-- WRITTEN REQUEST --
Find every line in the rows below that contains the string "acciaccatura" and copy each of those lines.

-- DATA FOR THIS TASK --
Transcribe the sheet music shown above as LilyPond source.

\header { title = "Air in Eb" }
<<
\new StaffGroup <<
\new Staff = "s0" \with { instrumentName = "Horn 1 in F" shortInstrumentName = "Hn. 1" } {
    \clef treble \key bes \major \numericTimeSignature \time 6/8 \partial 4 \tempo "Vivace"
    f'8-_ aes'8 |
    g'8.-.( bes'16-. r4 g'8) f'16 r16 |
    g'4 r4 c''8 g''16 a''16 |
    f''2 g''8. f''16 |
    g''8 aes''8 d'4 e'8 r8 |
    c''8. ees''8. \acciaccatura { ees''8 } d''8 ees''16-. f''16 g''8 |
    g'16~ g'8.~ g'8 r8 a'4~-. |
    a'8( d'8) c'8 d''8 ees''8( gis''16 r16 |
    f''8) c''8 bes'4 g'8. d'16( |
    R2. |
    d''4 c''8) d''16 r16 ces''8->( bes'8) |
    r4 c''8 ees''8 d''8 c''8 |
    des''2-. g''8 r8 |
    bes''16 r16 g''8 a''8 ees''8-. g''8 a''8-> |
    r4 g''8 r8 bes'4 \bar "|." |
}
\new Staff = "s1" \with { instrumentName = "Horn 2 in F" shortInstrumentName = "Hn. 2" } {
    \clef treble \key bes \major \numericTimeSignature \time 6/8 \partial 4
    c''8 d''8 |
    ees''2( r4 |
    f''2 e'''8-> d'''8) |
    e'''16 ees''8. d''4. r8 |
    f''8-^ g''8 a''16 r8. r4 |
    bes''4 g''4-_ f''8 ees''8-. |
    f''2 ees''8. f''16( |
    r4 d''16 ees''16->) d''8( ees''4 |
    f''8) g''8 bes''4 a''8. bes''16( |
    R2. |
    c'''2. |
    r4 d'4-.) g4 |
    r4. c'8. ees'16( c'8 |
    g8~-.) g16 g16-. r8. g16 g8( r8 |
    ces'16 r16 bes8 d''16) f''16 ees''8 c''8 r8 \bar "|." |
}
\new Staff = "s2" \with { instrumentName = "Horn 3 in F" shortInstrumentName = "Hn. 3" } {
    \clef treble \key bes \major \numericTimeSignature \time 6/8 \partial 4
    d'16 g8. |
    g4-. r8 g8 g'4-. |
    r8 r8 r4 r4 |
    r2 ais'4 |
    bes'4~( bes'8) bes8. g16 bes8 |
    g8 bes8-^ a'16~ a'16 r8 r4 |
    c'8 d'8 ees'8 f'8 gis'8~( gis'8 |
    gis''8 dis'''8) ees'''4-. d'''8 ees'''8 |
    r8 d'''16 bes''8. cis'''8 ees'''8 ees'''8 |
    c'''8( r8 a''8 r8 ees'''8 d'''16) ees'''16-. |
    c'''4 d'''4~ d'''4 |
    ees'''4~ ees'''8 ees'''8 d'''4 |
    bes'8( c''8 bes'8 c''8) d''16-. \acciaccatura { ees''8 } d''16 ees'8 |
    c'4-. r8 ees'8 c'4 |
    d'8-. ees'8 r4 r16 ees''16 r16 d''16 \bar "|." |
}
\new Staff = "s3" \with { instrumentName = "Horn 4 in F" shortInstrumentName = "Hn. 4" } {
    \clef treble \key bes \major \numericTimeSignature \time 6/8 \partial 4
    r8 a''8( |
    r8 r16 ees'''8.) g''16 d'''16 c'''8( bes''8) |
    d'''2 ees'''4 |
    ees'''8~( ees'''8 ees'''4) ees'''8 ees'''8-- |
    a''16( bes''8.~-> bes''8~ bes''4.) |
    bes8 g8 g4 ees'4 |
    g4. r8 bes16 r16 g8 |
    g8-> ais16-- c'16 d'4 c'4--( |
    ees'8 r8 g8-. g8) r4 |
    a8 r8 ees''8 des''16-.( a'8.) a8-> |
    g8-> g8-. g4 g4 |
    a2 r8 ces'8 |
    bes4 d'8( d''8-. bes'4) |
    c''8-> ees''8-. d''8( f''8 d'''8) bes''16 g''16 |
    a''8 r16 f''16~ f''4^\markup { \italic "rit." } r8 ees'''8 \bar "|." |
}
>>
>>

-- SOLUTION --
    c''8. ees''8. \acciaccatura { ees''8 } d''8 ees''16-. f''16 g''8 |
    bes'8( c''8 bes'8 c''8) d''16-. \acciaccatura { ees''8 } d''16 ees'8 |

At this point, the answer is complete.